Structured diff data:
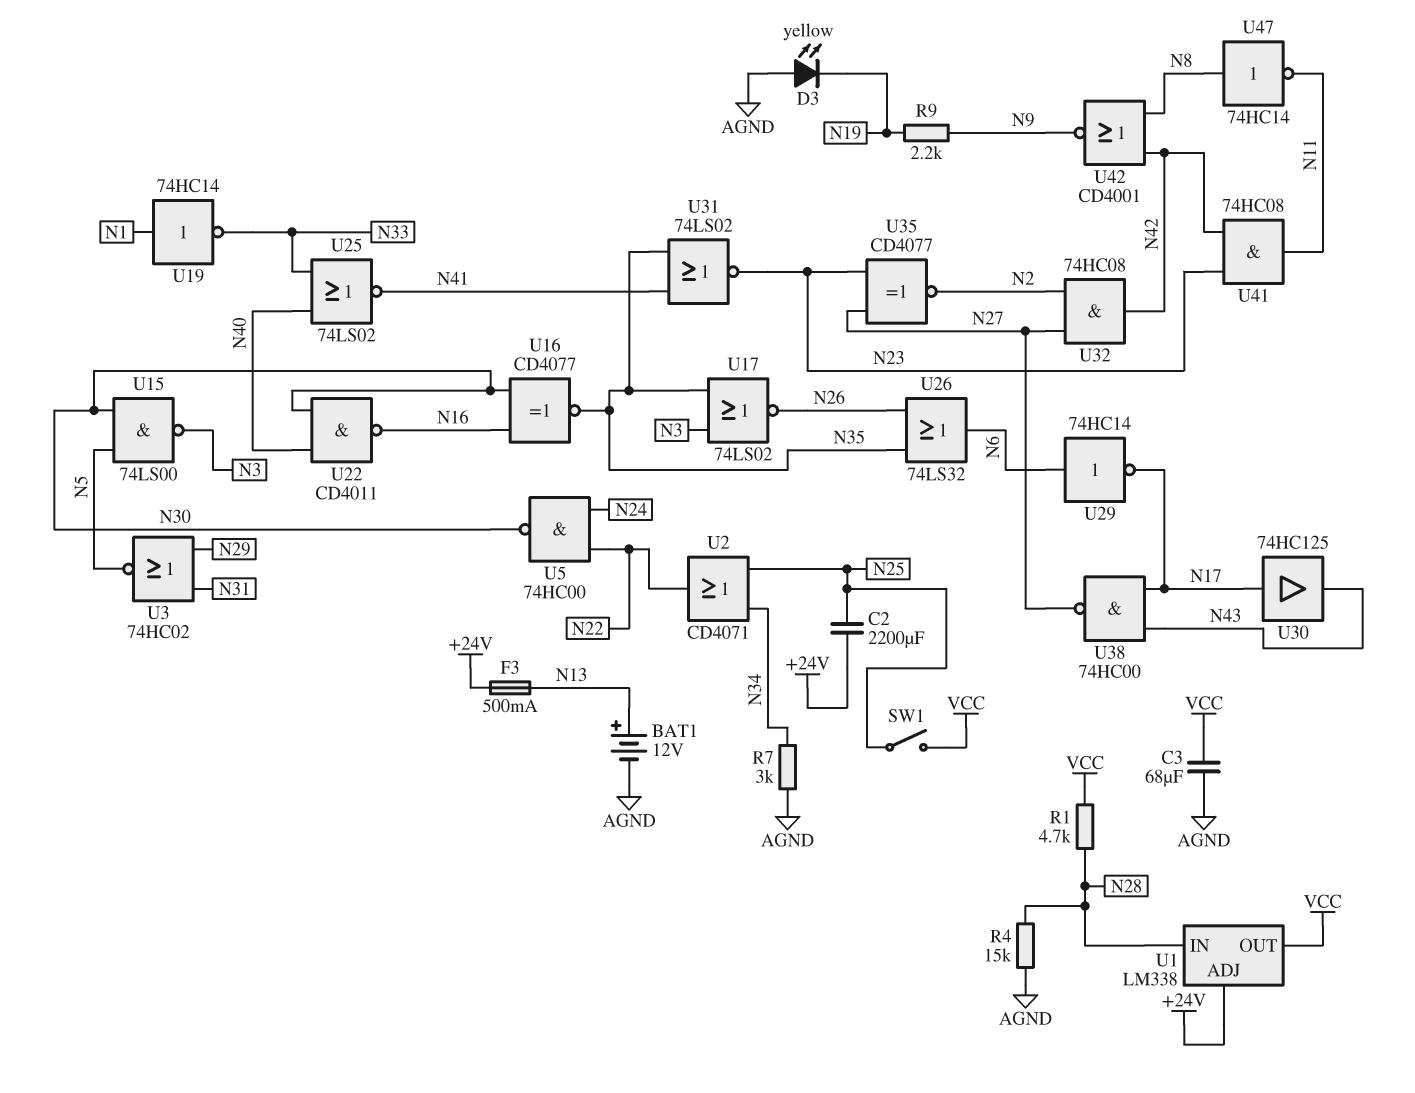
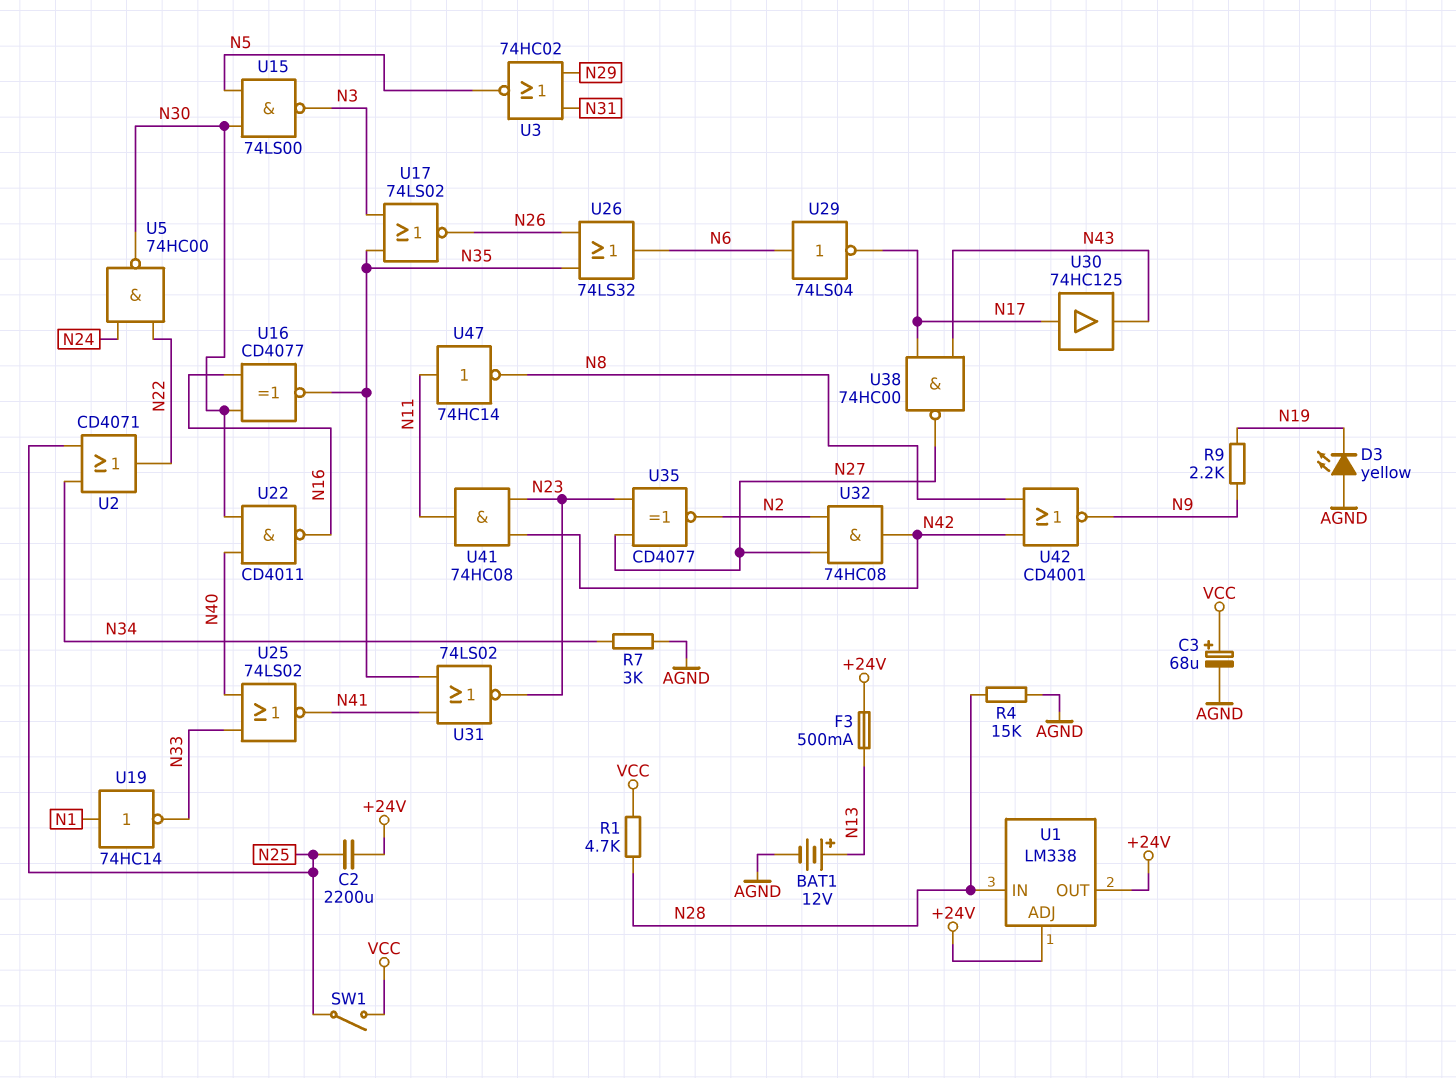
C3: 68uF (AGND, VCC) -> 68uF (plus VCC, minus AGND)
U1 pin OUT: VCC -> +24V
U29: NOT 74HC14 (in N6, out N17) -> NOT 74LS04 (in N6, out N17)
U47: NOT 74HC14 (in N8, out N11) -> NOT 74HC14 (in N11, out N8)

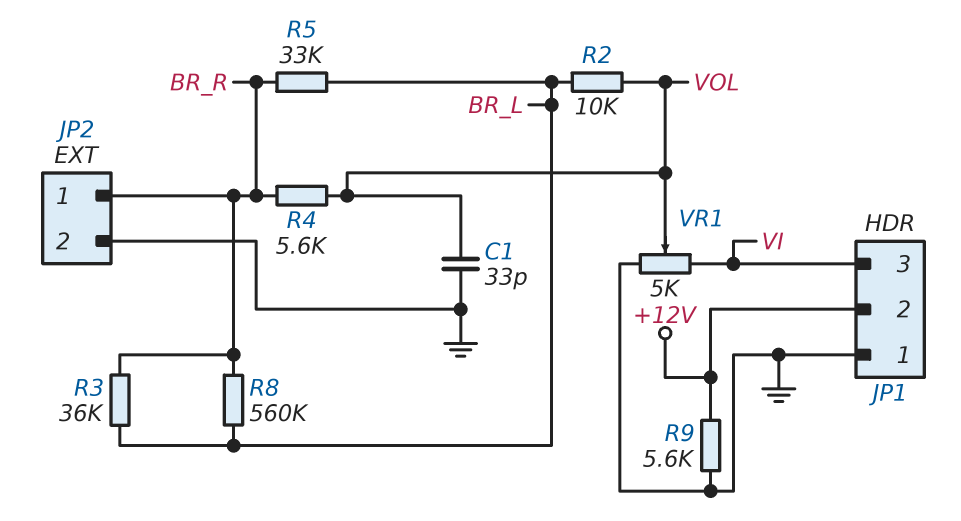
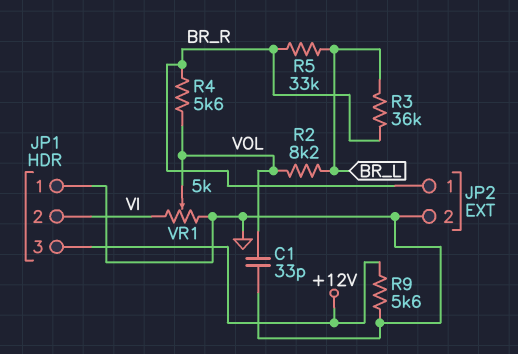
JP1 pin 2: +12V -> VI
JP1 pin 3: VI -> +12V
R2: 10k (BR_L, VOL) -> 8.2k (BR_L, VOL)
R8: 560k (BR_L, BR_R) -> none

What the task asks: Each record should be written out again exactly, though without its pictures.

Your solution:
C3: 68uF (AGND, VCC) -> 68uF (plus VCC, minus AGND)
U1 pin OUT: VCC -> +24V
U29: NOT 74HC14 (in N6, out N17) -> NOT 74LS04 (in N6, out N17)
U47: NOT 74HC14 (in N8, out N11) -> NOT 74HC14 (in N11, out N8)

JP1 pin 2: +12V -> VI
JP1 pin 3: VI -> +12V
R2: 10k (BR_L, VOL) -> 8.2k (BR_L, VOL)
R8: 560k (BR_L, BR_R) -> none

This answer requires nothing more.